◆ **PROMPT**
The entries below are to be repeated exactly, and their pictures left out.

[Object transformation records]

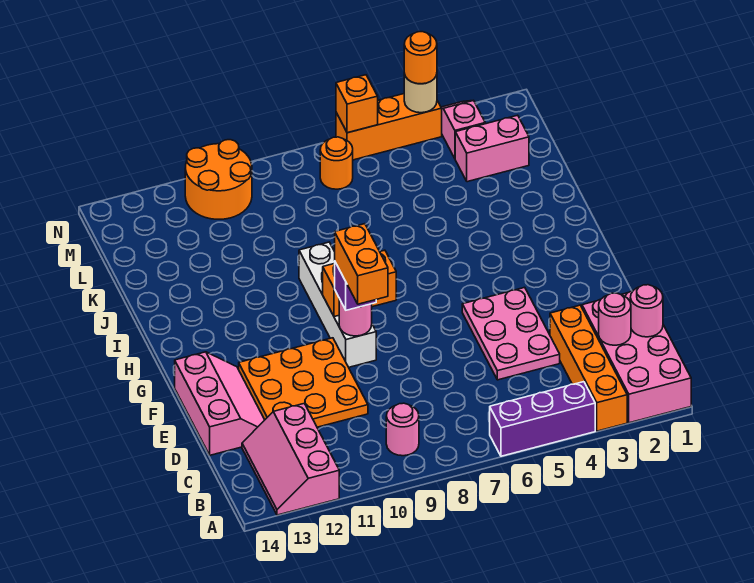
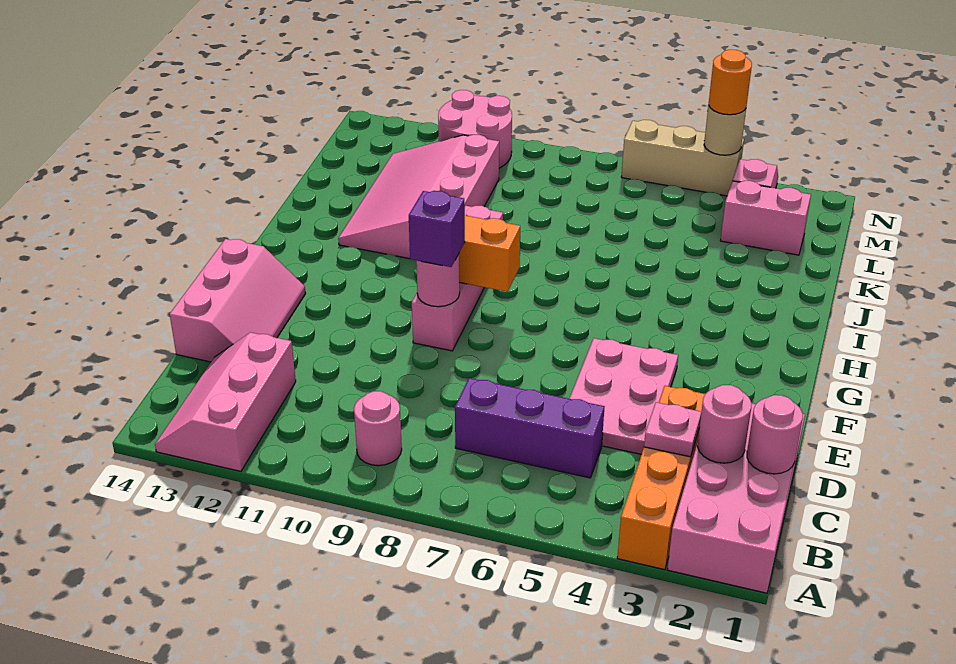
purple 1x3 brick [490,382,595,456] -> purple 1x3 brick moved to [455,378,604,478]
none -> pink 1x1 plate [644,402,701,457]
orange 3x3 plate [239,338,368,427] -> none
orange 1x2 brick [335,224,388,304] -> none
white 1x4 brick [299,242,376,367] -> pink 1x4 brick [412,206,503,351]
none -> pink 3x4 slope [338,135,499,259]
orange 1x1 round brick [320,137,353,189] -> none
orange 2x2 round brick [185,140,252,219] -> pink 2x2 round brick [438,90,512,168]
orange 1x3 brick [336,94,442,160] -> tan 1x3 brick [621,120,744,196]
orange 1x1 brick [336,75,378,133] -> none

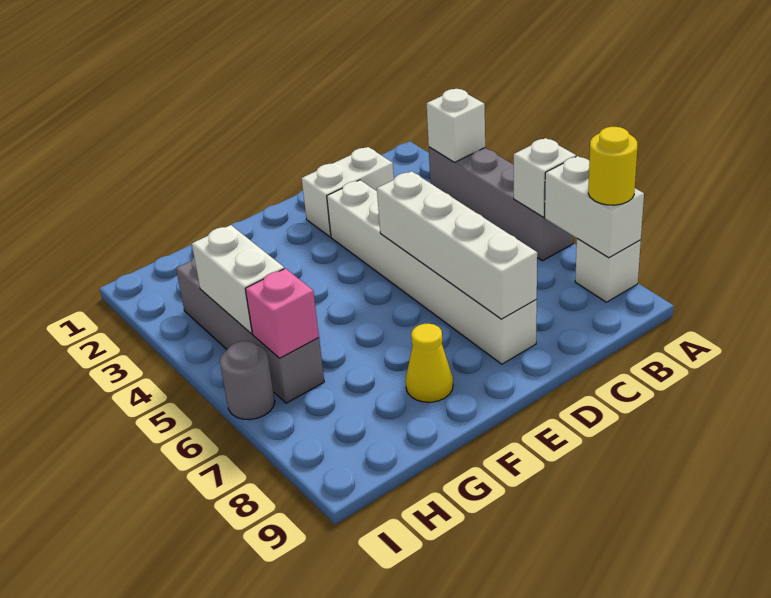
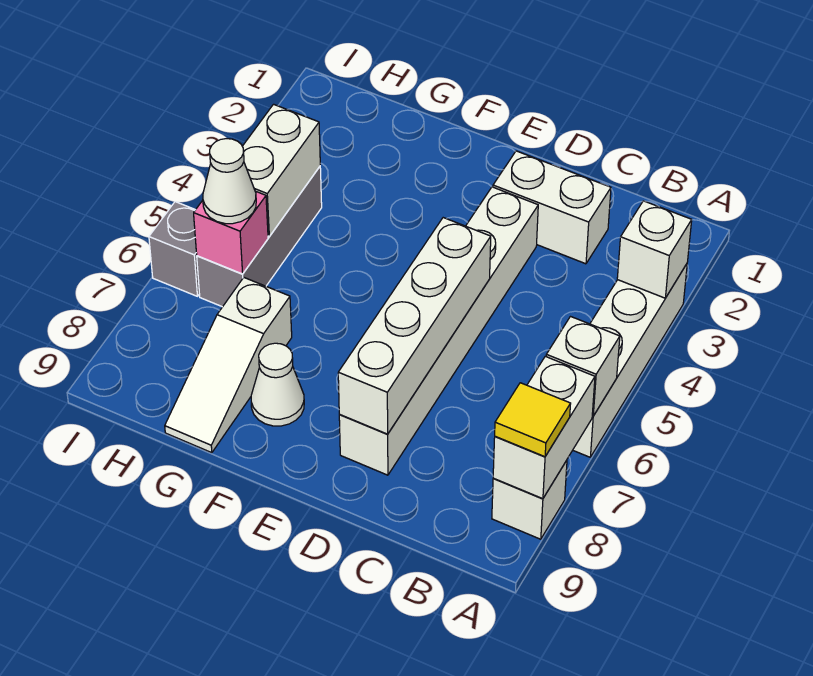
grey 1x4 brick [429,147,573,261] -> white 1x4 brick [573,264,687,457]
yellow 1x1 round brick [588,127,637,205] -> yellow 1x1 tile [495,383,571,457]
yellow 1x1 cone [406,324,453,402] -> white 1x1 cone [251,343,304,426]
none -> white 1x3 slope [165,278,292,453]
grey 1x4 brick [176,258,324,403] -> grey 1x3 brick [197,167,322,307]
none -> white 1x1 cone [203,139,256,224]
grey 1x1 round brick [220,341,275,420] -> grey 1x1 brick [149,202,199,296]

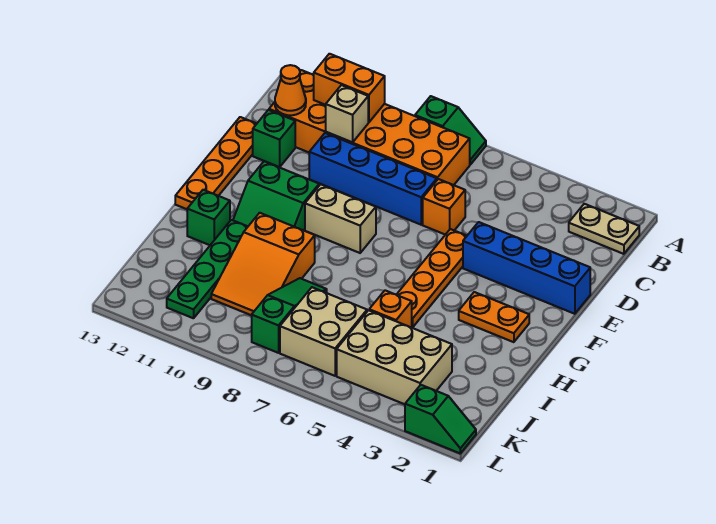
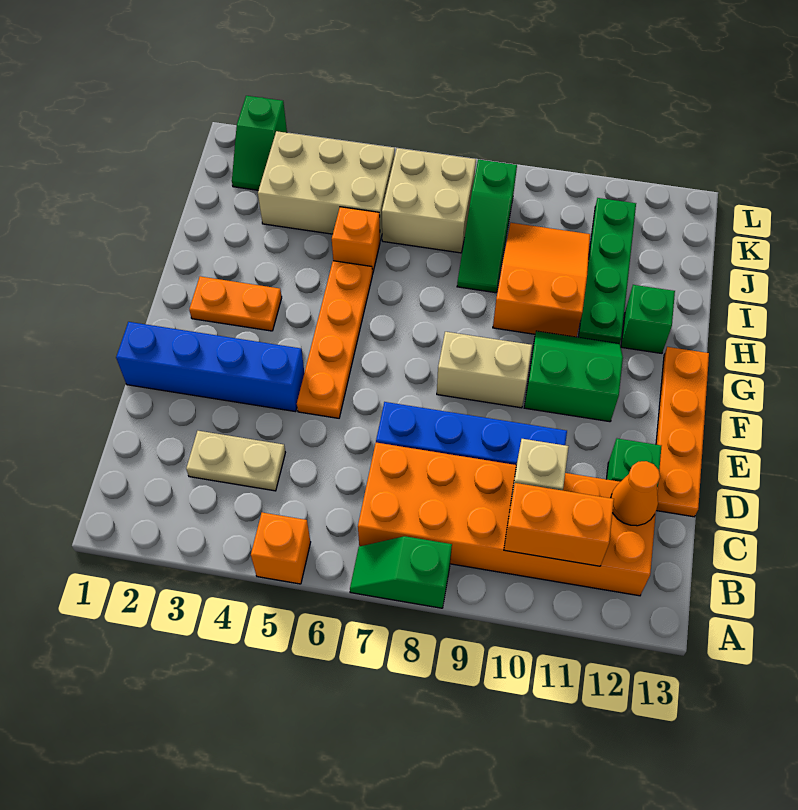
tan 1x2 plate [569,204,639,254] -> tan 1x2 plate moved to [186,431,285,491]
orange 1x1 brick [423,179,465,235] -> orange 1x1 brick moved to [251,513,311,584]
green 1x2 slope [405,385,476,453] -> green 1x2 slope turned to [232,96,287,190]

◆ **RESPONSE TO THE EXERCISE**
purple 1x3 brick [490,382,595,456] -> purple 1x3 brick moved to [455,378,604,478]
none -> pink 1x1 plate [644,402,701,457]
orange 3x3 plate [239,338,368,427] -> none
orange 1x2 brick [335,224,388,304] -> none
white 1x4 brick [299,242,376,367] -> pink 1x4 brick [412,206,503,351]
none -> pink 3x4 slope [338,135,499,259]
orange 1x1 round brick [320,137,353,189] -> none
orange 2x2 round brick [185,140,252,219] -> pink 2x2 round brick [438,90,512,168]
orange 1x3 brick [336,94,442,160] -> tan 1x3 brick [621,120,744,196]
orange 1x1 brick [336,75,378,133] -> none

grey 1x4 brick [429,147,573,261] -> white 1x4 brick [573,264,687,457]
yellow 1x1 round brick [588,127,637,205] -> yellow 1x1 tile [495,383,571,457]
yellow 1x1 cone [406,324,453,402] -> white 1x1 cone [251,343,304,426]
none -> white 1x3 slope [165,278,292,453]
grey 1x4 brick [176,258,324,403] -> grey 1x3 brick [197,167,322,307]
none -> white 1x1 cone [203,139,256,224]
grey 1x1 round brick [220,341,275,420] -> grey 1x1 brick [149,202,199,296]

tan 1x2 plate [569,204,639,254] -> tan 1x2 plate moved to [186,431,285,491]
orange 1x1 brick [423,179,465,235] -> orange 1x1 brick moved to [251,513,311,584]
green 1x2 slope [405,385,476,453] -> green 1x2 slope turned to [232,96,287,190]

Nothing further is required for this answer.